:: WHAT IS BEING ASKED ::
Exactly as written, print out each entry in the data, with no pictures.

[Object tally comparisons]
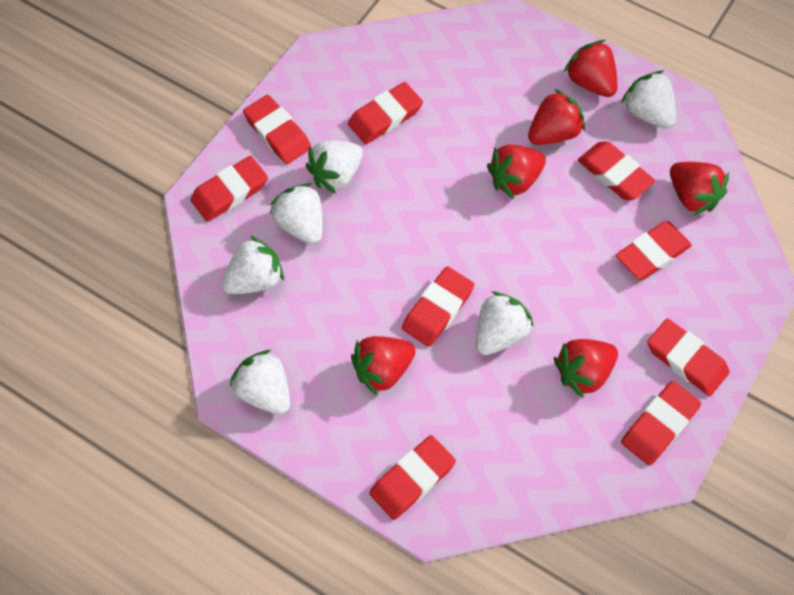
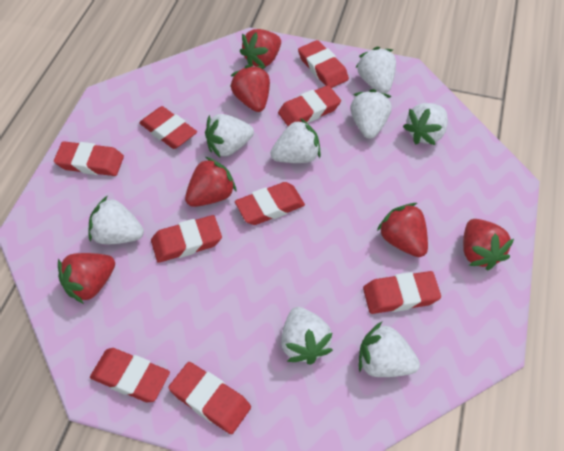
white strawberry: [221,236,284,294] [230,350,290,415] [270,183,323,244] [306,141,363,194] [476,291,534,355] [621,70,676,129] = 6 -> [89,196,144,245] [205,114,254,157] [271,118,321,163] [281,307,333,365] [350,89,392,139] [356,47,396,93] [359,322,420,377] [403,103,448,145] = 8

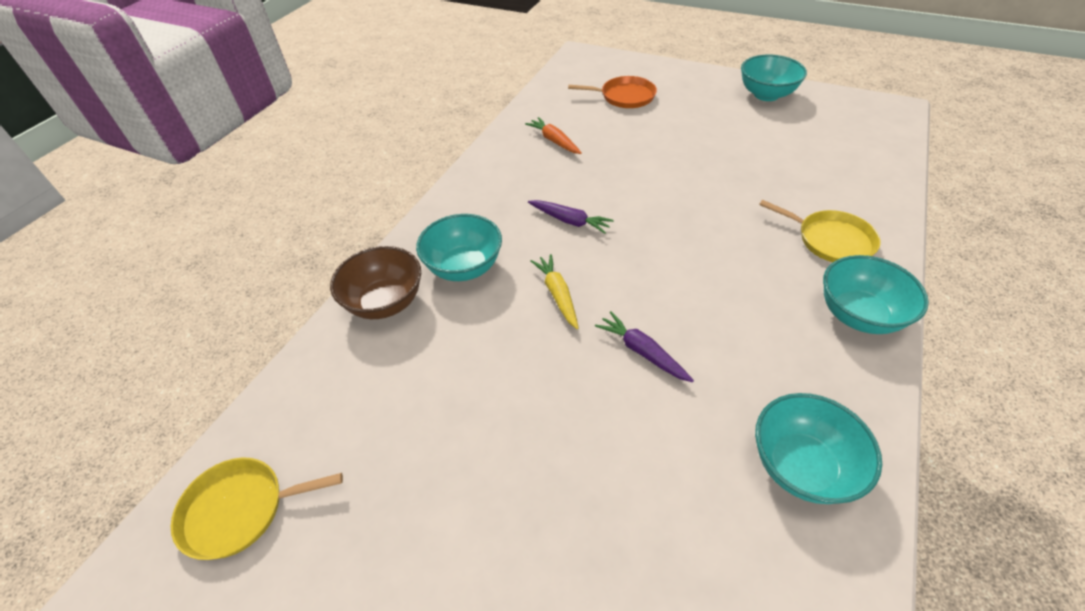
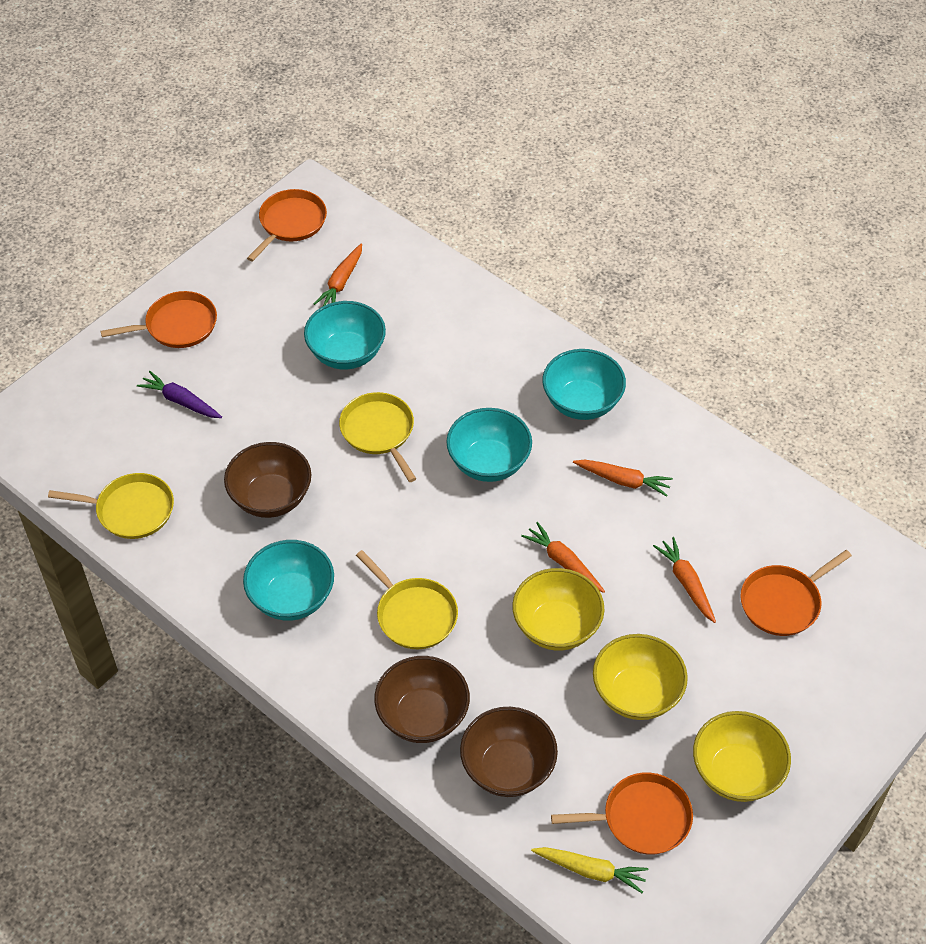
brown bowl: [330,246,421,319] = 1 -> [224,442,311,518] [374,656,470,743] [460,707,558,797] = 3
orange carrot: [525,117,582,154] = 1 -> [314,244,362,306] [521,522,605,593] [573,459,673,497] [653,537,716,623] = 4
orange pan: [568,76,657,108] = 1 -> [101,291,217,348] [247,189,327,262] [551,772,693,855] [740,550,852,636] = 4
purple carrot: [528,200,614,234] [595,311,694,382] = 2 -> [137,371,222,418] = 1
yellow bowl: none = 0 -> [512,568,605,651] [593,634,688,720] [693,711,791,802] = 3
yellow pan: [171,458,343,560] [759,200,880,262] = 2 -> [48,473,174,539] [339,392,417,482] [356,550,458,649] = 3

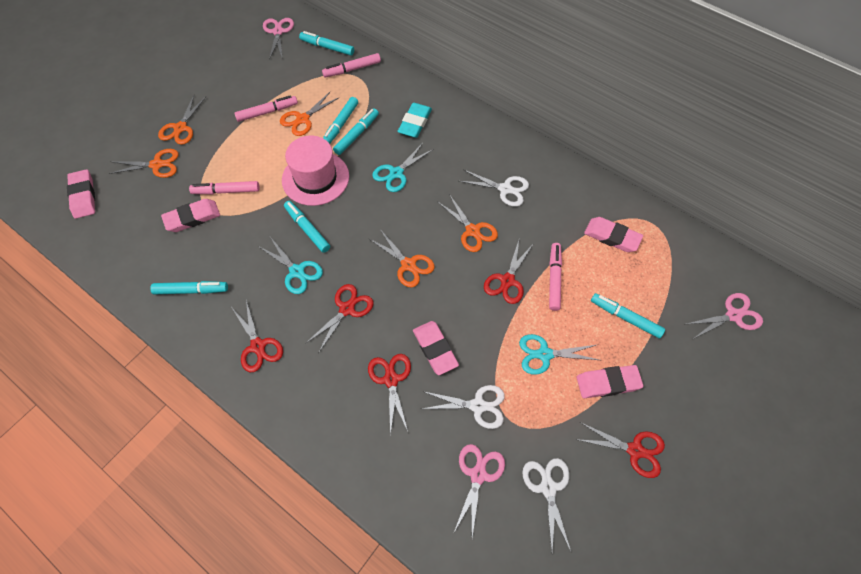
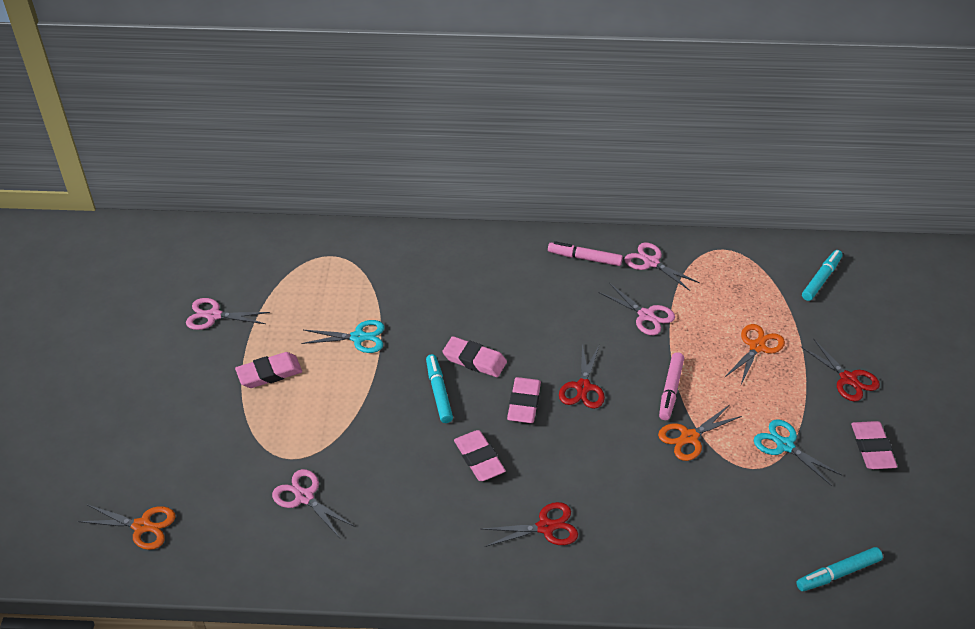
orange scissors: [108,149,179,178] [158,95,206,145] [280,91,340,136] [369,229,435,287] [438,194,498,252] = 5 -> [78,505,175,550] [658,405,742,461] [724,324,785,384] = 3
pink hat: [282,136,349,206] = 1 -> none = 0
pink marker: [189,181,260,194] [234,95,298,122] [322,53,381,78] [549,243,562,311] = 4 -> [548,241,623,266] [659,352,684,420] = 2
pink scissors: [263,18,294,60] [453,444,505,537] [687,293,763,339] = 3 -> [186,298,270,330] [272,469,355,538] [598,283,675,335] [624,243,700,291] = 4
red scissors: [232,300,283,372] [305,284,374,353] [368,354,411,435] [484,240,534,304] [575,422,665,478] = 5 -> [482,502,578,547] [559,344,605,409] [801,338,880,401] = 3
turquoise eraser: [397,103,432,138] = 1 -> none = 0
turquoise marker: [150,281,228,294] [284,201,330,253] [299,31,354,56] [323,97,358,144] [333,108,379,155] [591,293,665,338] = 6 -> [426,354,453,423] [796,547,883,591] [802,250,843,301] = 3
turquoise scissors: [258,237,323,294] [372,143,432,192] [519,334,599,375] = 3 -> [301,320,384,353] [754,419,843,486] = 2
white scissors: [422,385,505,429] [459,169,529,207] [522,458,571,552] = 3 -> none = 0

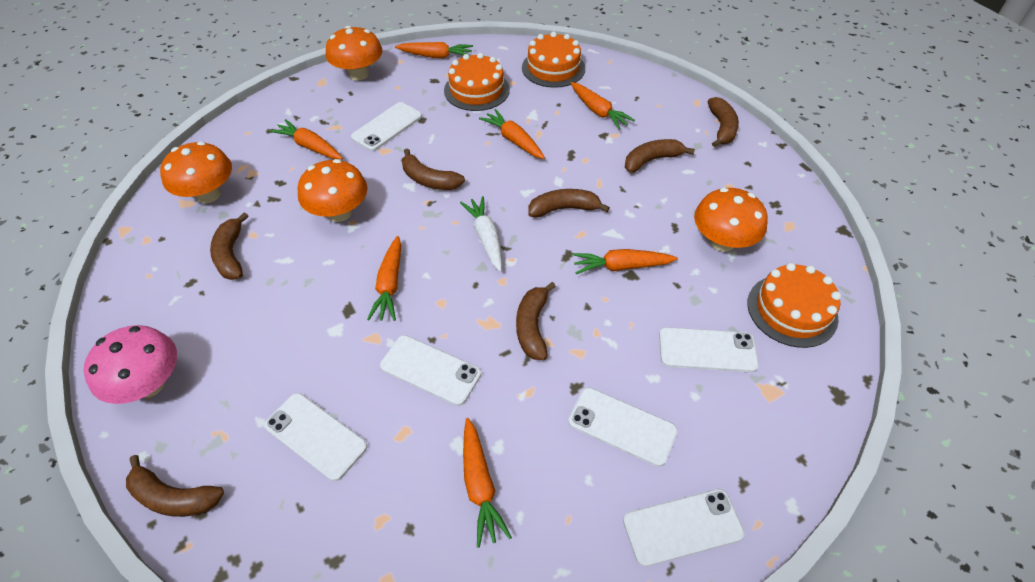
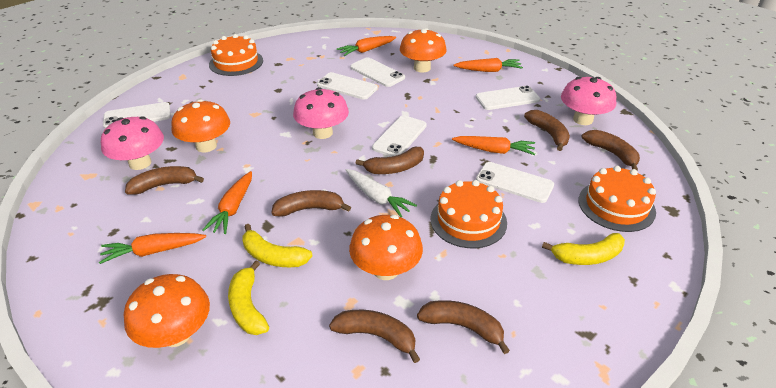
orange carrot: [270,119,343,159] [367,236,401,321] [395,42,473,58] [463,418,512,547] [479,109,545,159] [570,82,635,130] [572,249,678,274] = 7 -> [99,233,206,264] [202,171,252,234] [337,36,396,56] [452,136,535,155] [454,58,523,72] = 5
pink mushroom: [84,325,177,404] = 1 -> [101,116,164,170] [293,87,349,139] [561,77,616,125] = 3
yellow banana: none = 0 -> [228,260,269,335] [242,224,313,267] [542,233,625,265] = 3

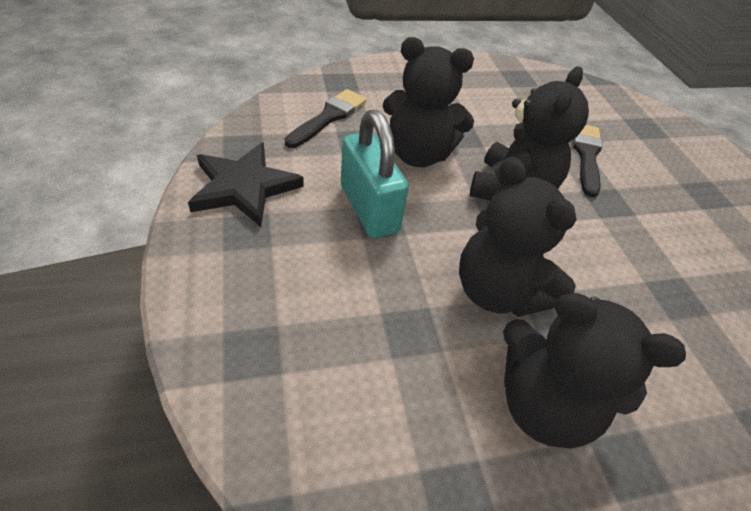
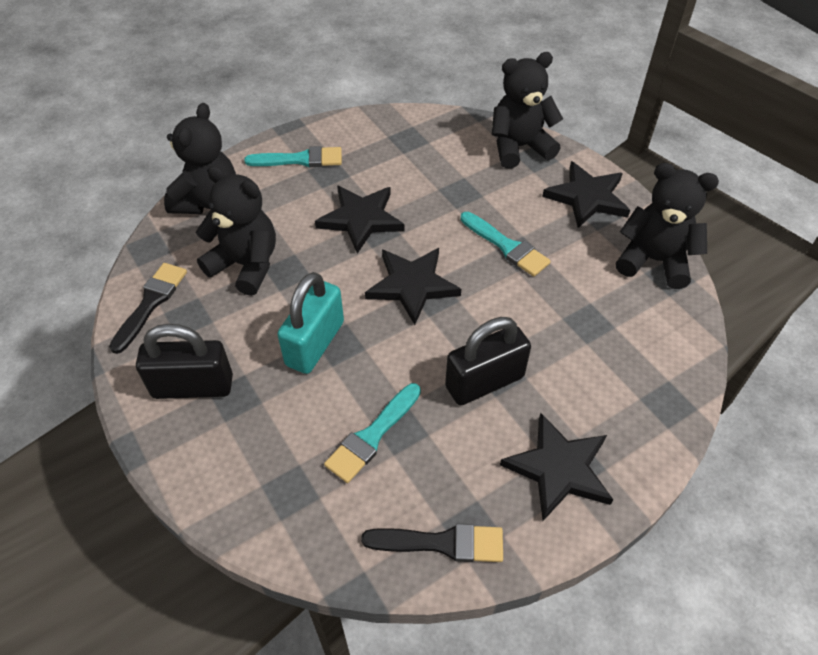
black padlock: none = 0 -> [136,324,233,399] [445,317,531,405] = 2
black star: [188,143,304,227] = 1 -> [315,185,404,254] [365,248,461,325] [500,413,613,521] [542,161,630,228] = 4
turquoise brush: none = 0 -> [244,146,342,167] [324,383,421,483] [461,212,551,277] = 3

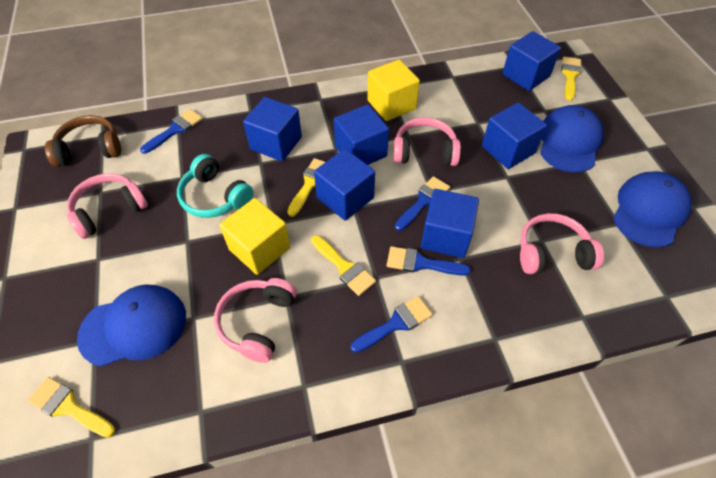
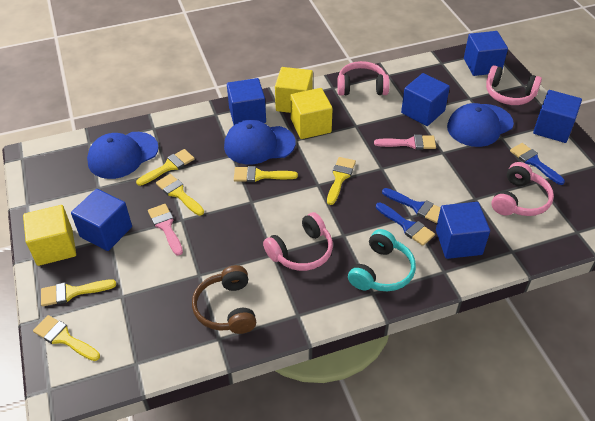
blue brush: [140,109,203,154] [350,296,433,353] [387,246,471,276] [395,176,450,231] = 4 -> [376,202,435,246] [382,188,440,223] [510,143,565,185] = 3
pink brush: none = 0 -> [148,204,183,256] [374,135,436,150] = 2
yellow brush: [28,377,115,438] [287,158,325,217] [311,235,376,296] [561,57,582,101] = 4 -> [33,315,100,361] [41,279,116,306] [136,149,195,186] [156,174,204,216] [234,166,298,182] [327,157,356,205] = 6
yellow cube: [219,198,290,275] [367,60,420,121] = 2 -> [23,205,76,266] [275,67,313,113] [290,88,333,139] = 3

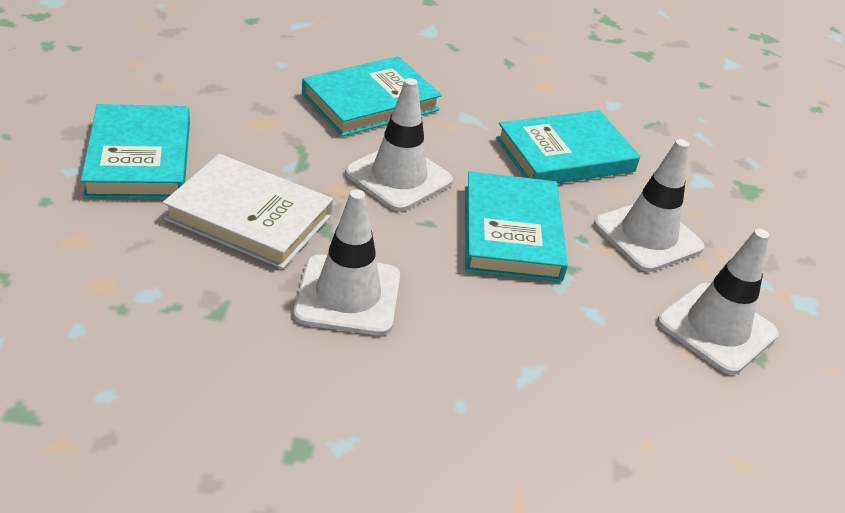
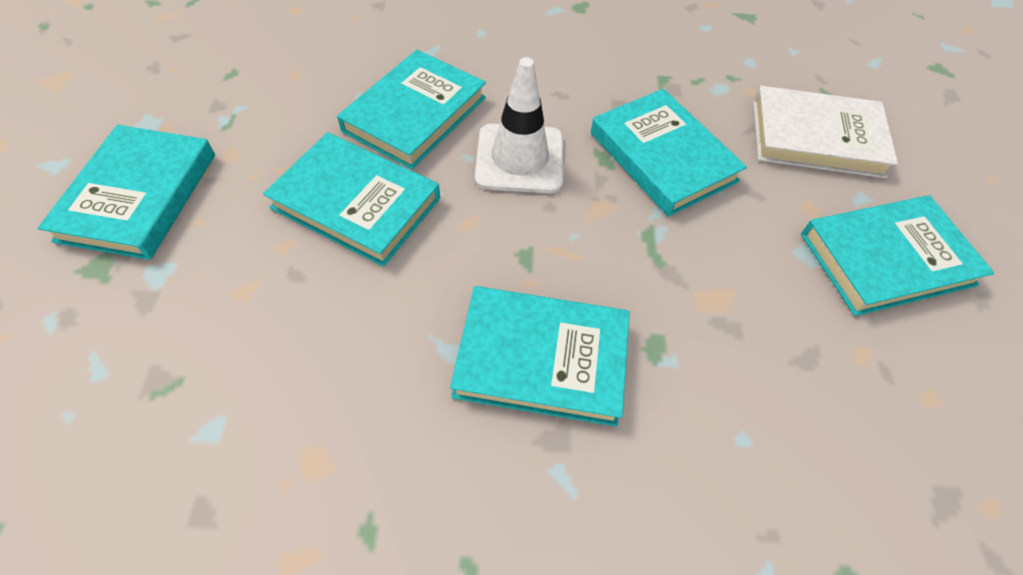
turquoise book: [81,104,190,199] [302,56,442,137] [465,171,568,282] [496,110,640,184] = 4 -> [38,125,215,260] [263,132,440,267] [337,50,486,169] [450,286,630,426] [591,89,747,217] [801,195,994,316] = 6
white traffic cone: [294,189,400,336] [345,78,453,211] [594,139,705,272] [657,229,778,375] = 4 -> [475,57,563,193] = 1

:: TASK RESPONSE ::
white strawberry: [221,236,284,294] [230,350,290,415] [270,183,323,244] [306,141,363,194] [476,291,534,355] [621,70,676,129] = 6 -> [89,196,144,245] [205,114,254,157] [271,118,321,163] [281,307,333,365] [350,89,392,139] [356,47,396,93] [359,322,420,377] [403,103,448,145] = 8

brown bowl: [330,246,421,319] = 1 -> [224,442,311,518] [374,656,470,743] [460,707,558,797] = 3
orange carrot: [525,117,582,154] = 1 -> [314,244,362,306] [521,522,605,593] [573,459,673,497] [653,537,716,623] = 4
orange pan: [568,76,657,108] = 1 -> [101,291,217,348] [247,189,327,262] [551,772,693,855] [740,550,852,636] = 4
purple carrot: [528,200,614,234] [595,311,694,382] = 2 -> [137,371,222,418] = 1
yellow bowl: none = 0 -> [512,568,605,651] [593,634,688,720] [693,711,791,802] = 3
yellow pan: [171,458,343,560] [759,200,880,262] = 2 -> [48,473,174,539] [339,392,417,482] [356,550,458,649] = 3

orange scissors: [108,149,179,178] [158,95,206,145] [280,91,340,136] [369,229,435,287] [438,194,498,252] = 5 -> [78,505,175,550] [658,405,742,461] [724,324,785,384] = 3
pink hat: [282,136,349,206] = 1 -> none = 0
pink marker: [189,181,260,194] [234,95,298,122] [322,53,381,78] [549,243,562,311] = 4 -> [548,241,623,266] [659,352,684,420] = 2
pink scissors: [263,18,294,60] [453,444,505,537] [687,293,763,339] = 3 -> [186,298,270,330] [272,469,355,538] [598,283,675,335] [624,243,700,291] = 4
red scissors: [232,300,283,372] [305,284,374,353] [368,354,411,435] [484,240,534,304] [575,422,665,478] = 5 -> [482,502,578,547] [559,344,605,409] [801,338,880,401] = 3
turquoise eraser: [397,103,432,138] = 1 -> none = 0
turquoise marker: [150,281,228,294] [284,201,330,253] [299,31,354,56] [323,97,358,144] [333,108,379,155] [591,293,665,338] = 6 -> [426,354,453,423] [796,547,883,591] [802,250,843,301] = 3
turquoise scissors: [258,237,323,294] [372,143,432,192] [519,334,599,375] = 3 -> [301,320,384,353] [754,419,843,486] = 2
white scissors: [422,385,505,429] [459,169,529,207] [522,458,571,552] = 3 -> none = 0

orange carrot: [270,119,343,159] [367,236,401,321] [395,42,473,58] [463,418,512,547] [479,109,545,159] [570,82,635,130] [572,249,678,274] = 7 -> [99,233,206,264] [202,171,252,234] [337,36,396,56] [452,136,535,155] [454,58,523,72] = 5
pink mushroom: [84,325,177,404] = 1 -> [101,116,164,170] [293,87,349,139] [561,77,616,125] = 3
yellow banana: none = 0 -> [228,260,269,335] [242,224,313,267] [542,233,625,265] = 3

black padlock: none = 0 -> [136,324,233,399] [445,317,531,405] = 2
black star: [188,143,304,227] = 1 -> [315,185,404,254] [365,248,461,325] [500,413,613,521] [542,161,630,228] = 4
turquoise brush: none = 0 -> [244,146,342,167] [324,383,421,483] [461,212,551,277] = 3

blue brush: [140,109,203,154] [350,296,433,353] [387,246,471,276] [395,176,450,231] = 4 -> [376,202,435,246] [382,188,440,223] [510,143,565,185] = 3
pink brush: none = 0 -> [148,204,183,256] [374,135,436,150] = 2
yellow brush: [28,377,115,438] [287,158,325,217] [311,235,376,296] [561,57,582,101] = 4 -> [33,315,100,361] [41,279,116,306] [136,149,195,186] [156,174,204,216] [234,166,298,182] [327,157,356,205] = 6
yellow cube: [219,198,290,275] [367,60,420,121] = 2 -> [23,205,76,266] [275,67,313,113] [290,88,333,139] = 3

turquoise book: [81,104,190,199] [302,56,442,137] [465,171,568,282] [496,110,640,184] = 4 -> [38,125,215,260] [263,132,440,267] [337,50,486,169] [450,286,630,426] [591,89,747,217] [801,195,994,316] = 6
white traffic cone: [294,189,400,336] [345,78,453,211] [594,139,705,272] [657,229,778,375] = 4 -> [475,57,563,193] = 1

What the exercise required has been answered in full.